▶ EXERCISE OBJECTIVE: If a record holds a picture, please leave the picture out and copy the rest of the record exactly.

▶ ENTRIES SUPPLIED:
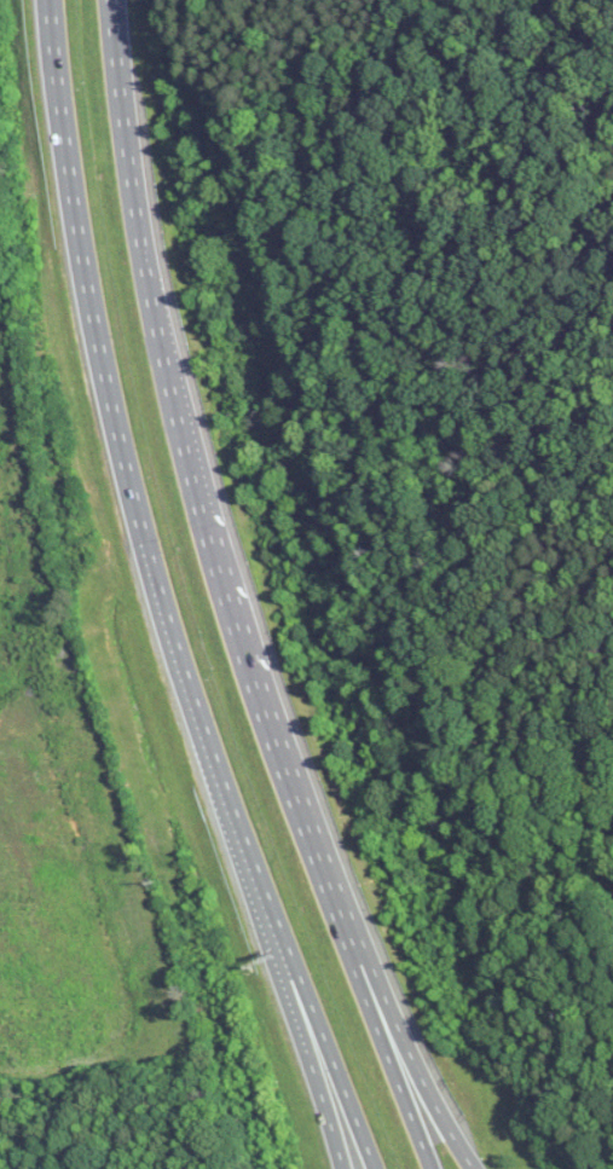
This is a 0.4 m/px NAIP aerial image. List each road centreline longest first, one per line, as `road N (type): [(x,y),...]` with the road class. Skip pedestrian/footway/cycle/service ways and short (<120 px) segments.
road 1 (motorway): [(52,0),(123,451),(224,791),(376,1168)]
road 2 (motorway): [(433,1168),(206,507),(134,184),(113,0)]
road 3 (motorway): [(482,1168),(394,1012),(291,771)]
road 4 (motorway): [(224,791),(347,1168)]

▶ SOLVED PROBLEM:
This is a 0.4 m/px NAIP aerial image. List each road centreline longest first, one per line, as `road N (type): [(x,y),...]` with the road class. Skip pedestrian/footway/cycle/service ways and short (<120 px) segments.
road 1 (motorway): [(52,0),(123,451),(224,791),(376,1168)]
road 2 (motorway): [(433,1168),(206,507),(134,184),(113,0)]
road 3 (motorway): [(482,1168),(394,1012),(291,771)]
road 4 (motorway): [(224,791),(347,1168)]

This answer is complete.